- _EXERCISE OBJECTIVE_: Transcribe the entries that follow exactly as they appear, minus pictures.

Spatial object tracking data
====================

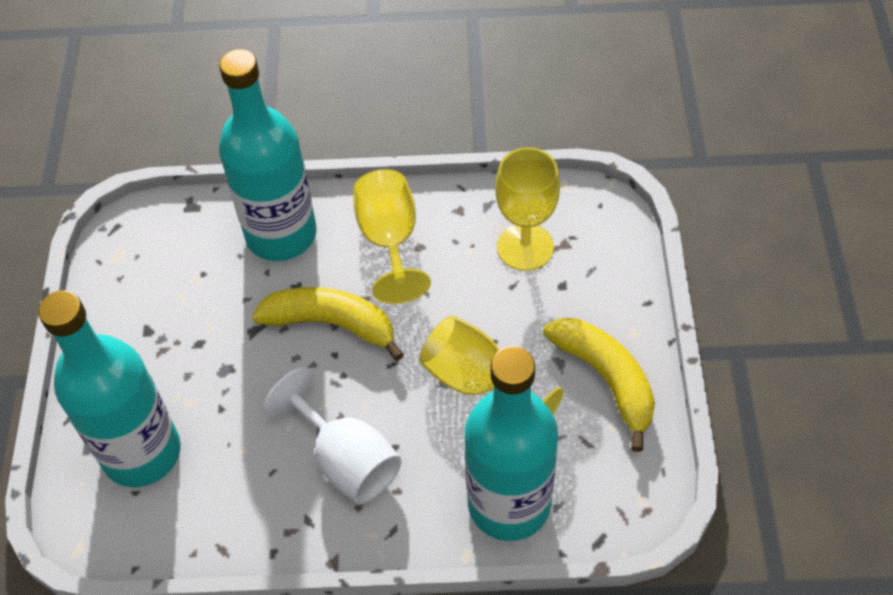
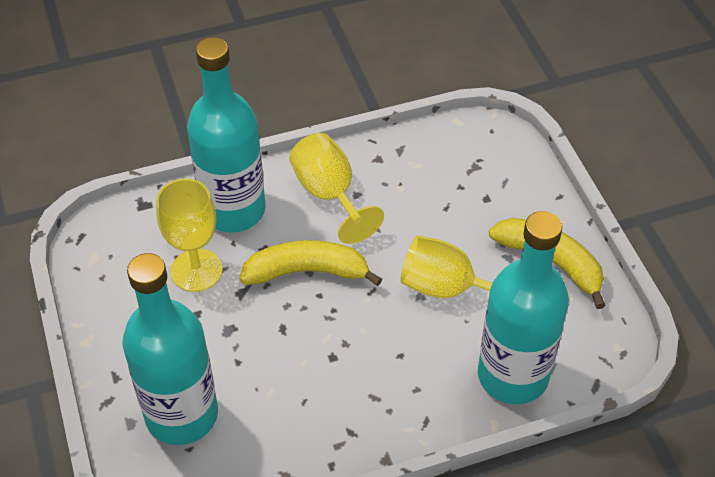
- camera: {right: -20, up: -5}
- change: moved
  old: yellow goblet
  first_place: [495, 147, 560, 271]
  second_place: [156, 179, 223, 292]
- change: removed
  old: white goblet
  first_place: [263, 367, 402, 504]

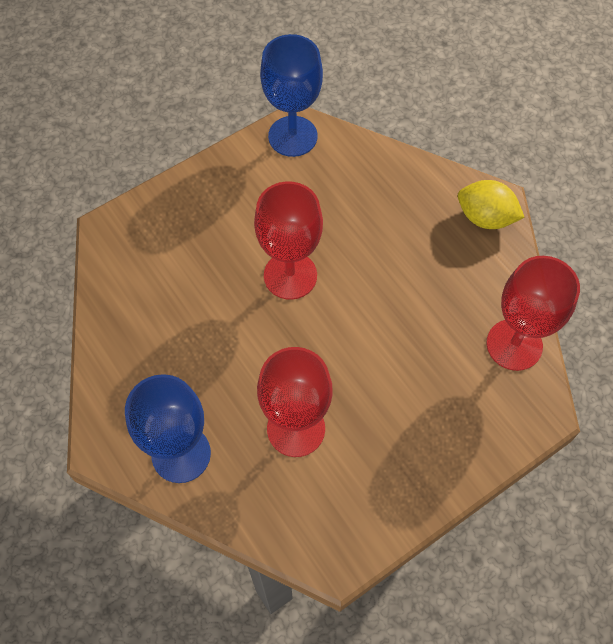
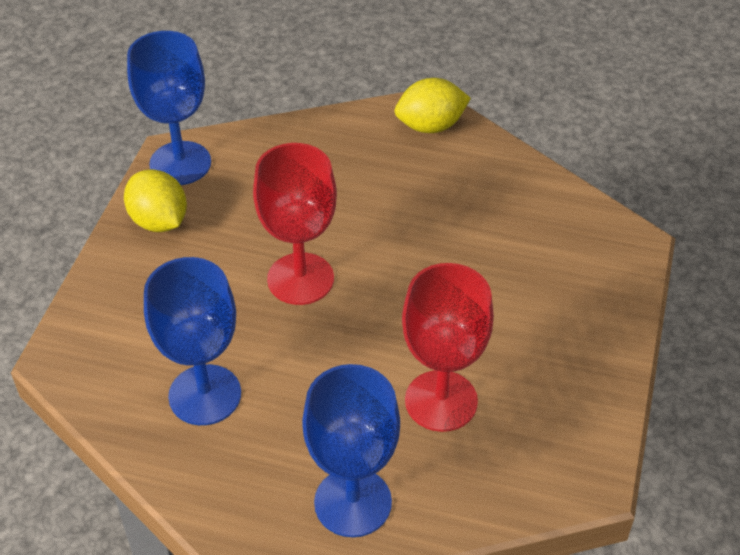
- camera: {right: -40, up: -15}
- change: added
  new: yellow lemon
  second_place: [124, 169, 187, 232]
- change: added
  new: blue goblet
  second_place: [144, 257, 241, 425]
- change: removed
  old: red goblet
  first_place: [487, 256, 580, 371]

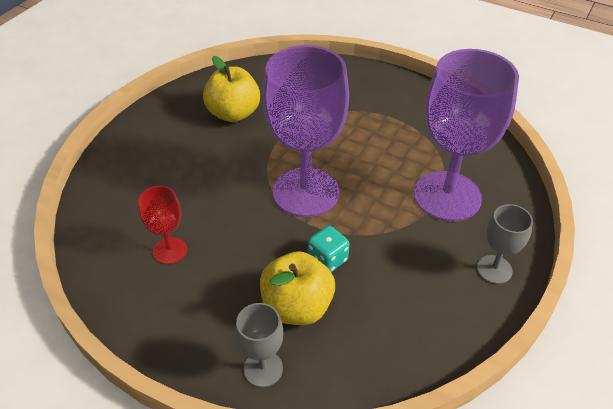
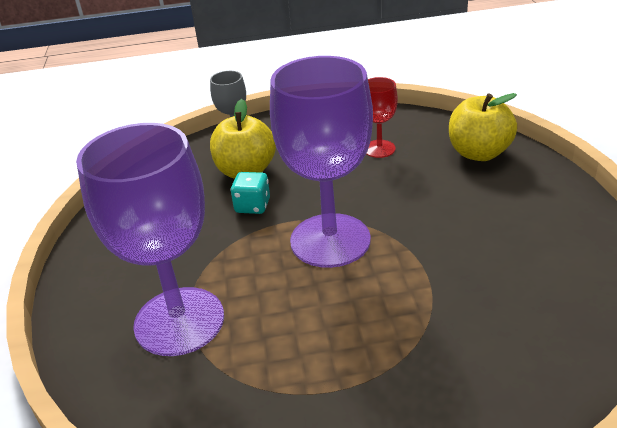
- camera: {right: 145, up: -10}
- change: moved
  old: yellow apple
  first_place: [203, 56, 260, 122]
  second_place: [449, 93, 517, 161]
- change: removed
  old: grey goblet
  first_place: [477, 204, 533, 284]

====================

- _EXPECTED OUTPUT_:
- camera: {right: -20, up: -5}
- change: moved
  old: yellow goblet
  first_place: [495, 147, 560, 271]
  second_place: [156, 179, 223, 292]
- change: removed
  old: white goblet
  first_place: [263, 367, 402, 504]

- camera: {right: -40, up: -15}
- change: added
  new: yellow lemon
  second_place: [124, 169, 187, 232]
- change: added
  new: blue goblet
  second_place: [144, 257, 241, 425]
- change: removed
  old: red goblet
  first_place: [487, 256, 580, 371]

- camera: {right: 145, up: -10}
- change: moved
  old: yellow apple
  first_place: [203, 56, 260, 122]
  second_place: [449, 93, 517, 161]
- change: removed
  old: grey goblet
  first_place: [477, 204, 533, 284]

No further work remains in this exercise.